+++ Data for this exercise

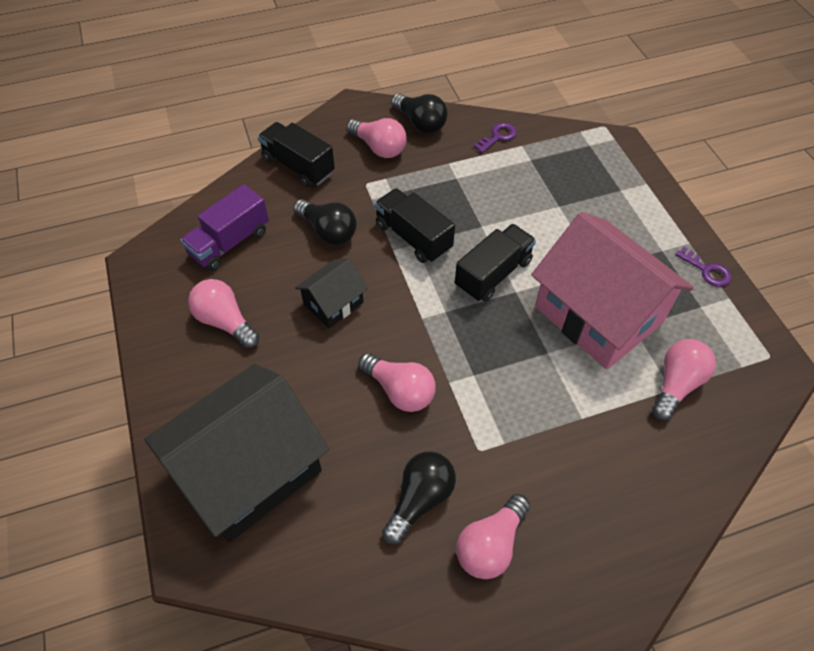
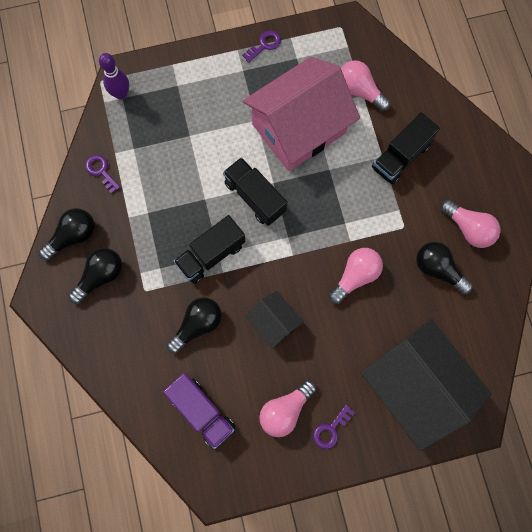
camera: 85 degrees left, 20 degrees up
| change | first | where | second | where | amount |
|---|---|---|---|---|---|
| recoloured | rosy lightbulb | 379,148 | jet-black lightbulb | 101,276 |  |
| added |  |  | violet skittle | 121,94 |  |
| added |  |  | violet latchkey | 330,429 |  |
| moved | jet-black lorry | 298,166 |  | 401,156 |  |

++++++

● Instructions to follow: Output the entries exactly as they appear, with no pictures included.

● Exercise solution:
camera: 85 degrees left, 20 degrees up
| change | first | where | second | where | amount |
|---|---|---|---|---|---|
| recoloured | rosy lightbulb | 379,148 | jet-black lightbulb | 101,276 |  |
| added |  |  | violet skittle | 121,94 |  |
| added |  |  | violet latchkey | 330,429 |  |
| moved | jet-black lorry | 298,166 |  | 401,156 |  |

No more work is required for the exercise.